Exercise details:
Each line of the records below needs repeating exactly. Skip the pictures.

Supplied data:
-.-.-
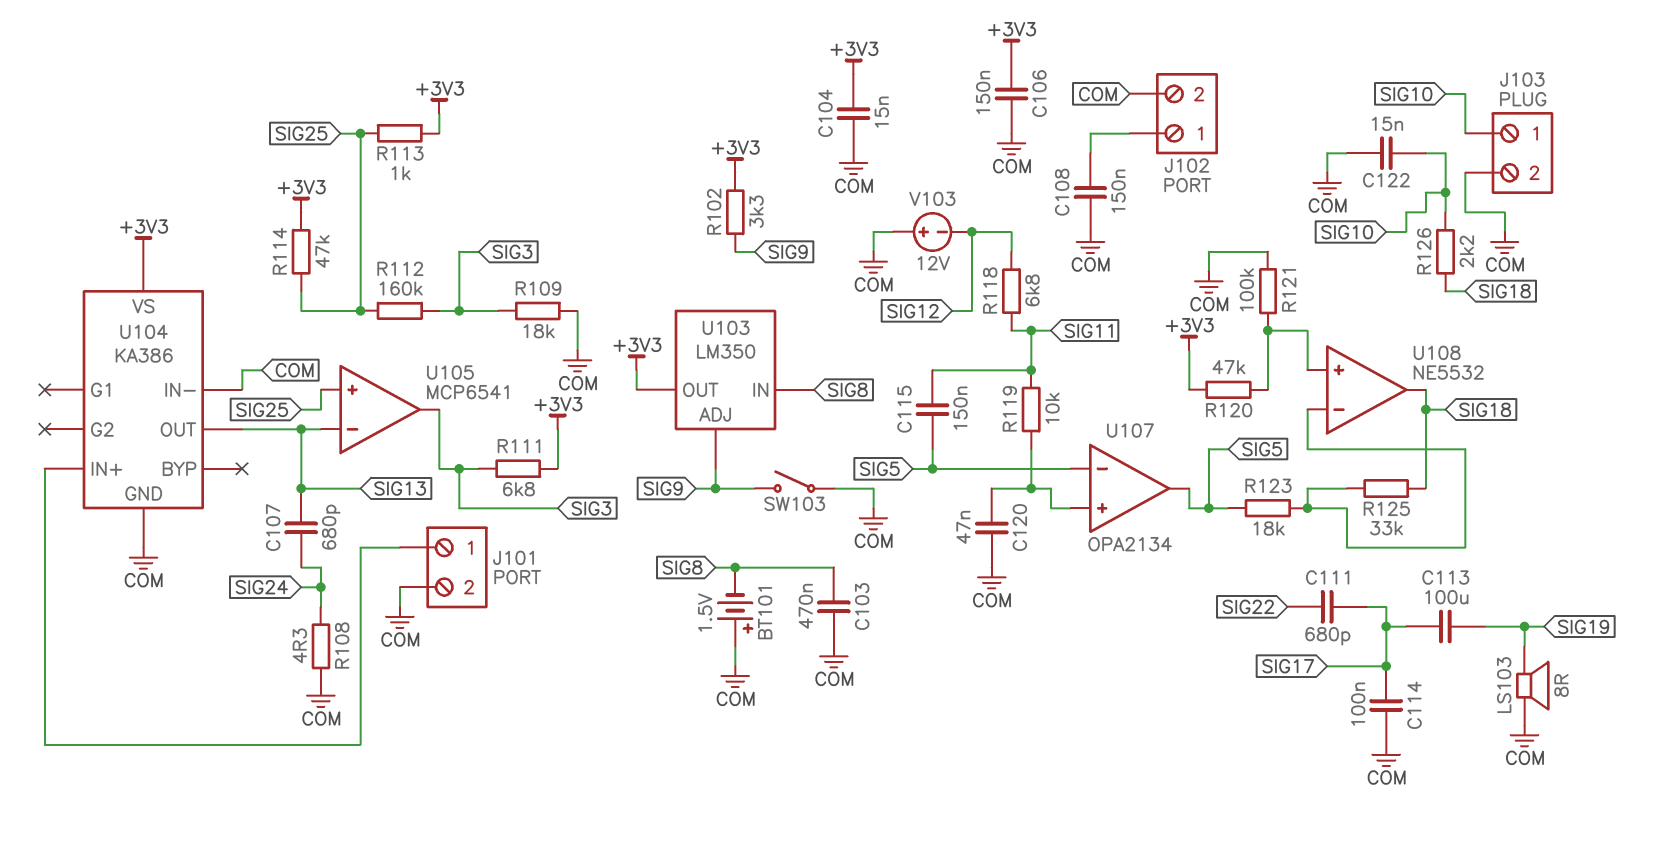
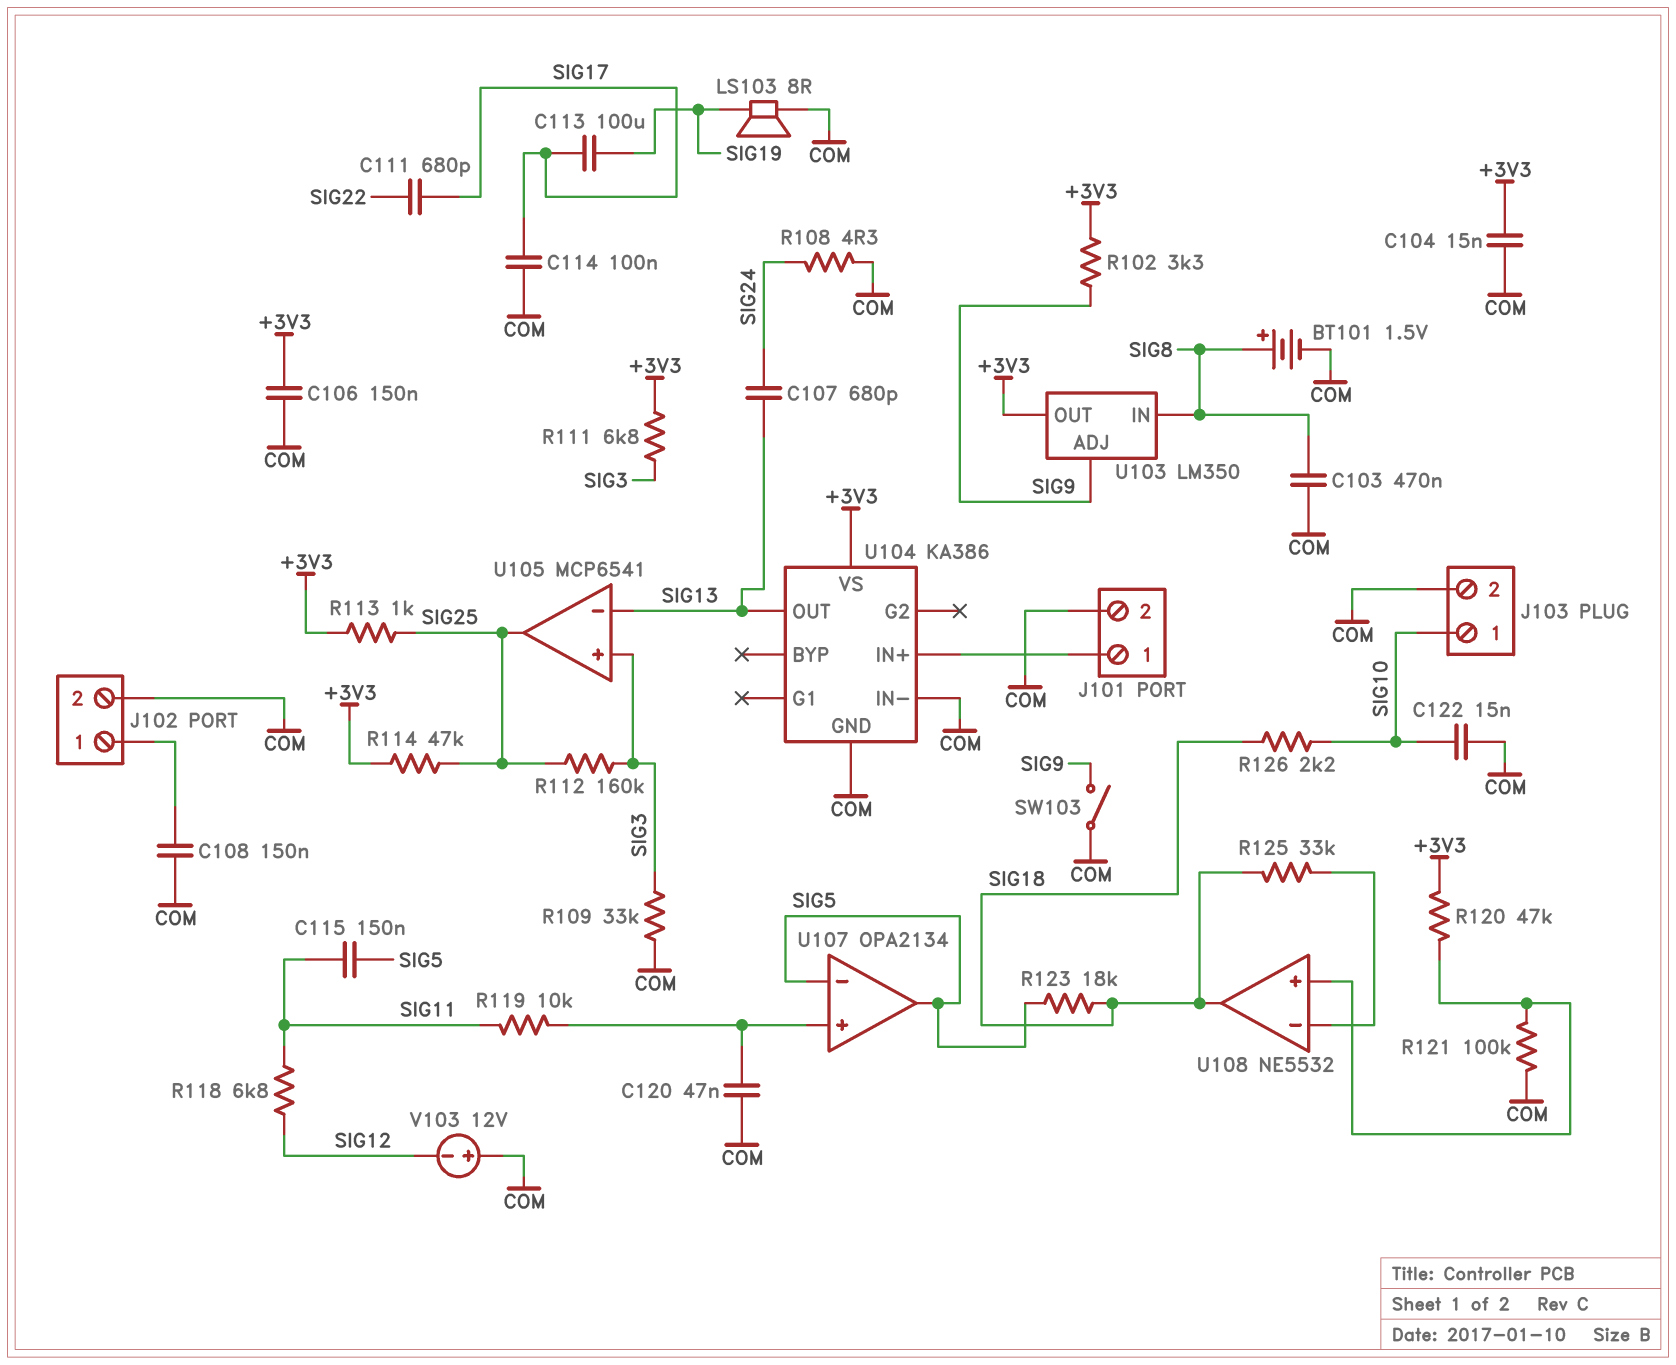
BT101: 1.5V (plus COM, minus SIG8) -> 1.5V (plus SIG8, minus COM)
R109: 18k (COM, SIG3) -> 33k (COM, SIG3)
R123: 18k (SIG5, U108/in-) -> 18k (SIG5, SIG18)
U105 pin in+: SIG25 -> SIG3
U105 pin out: SIG3 -> SIG25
-.-.-
Problem solution:
BT101: 1.5V (plus COM, minus SIG8) -> 1.5V (plus SIG8, minus COM)
R109: 18k (COM, SIG3) -> 33k (COM, SIG3)
R123: 18k (SIG5, U108/in-) -> 18k (SIG5, SIG18)
U105 pin in+: SIG25 -> SIG3
U105 pin out: SIG3 -> SIG25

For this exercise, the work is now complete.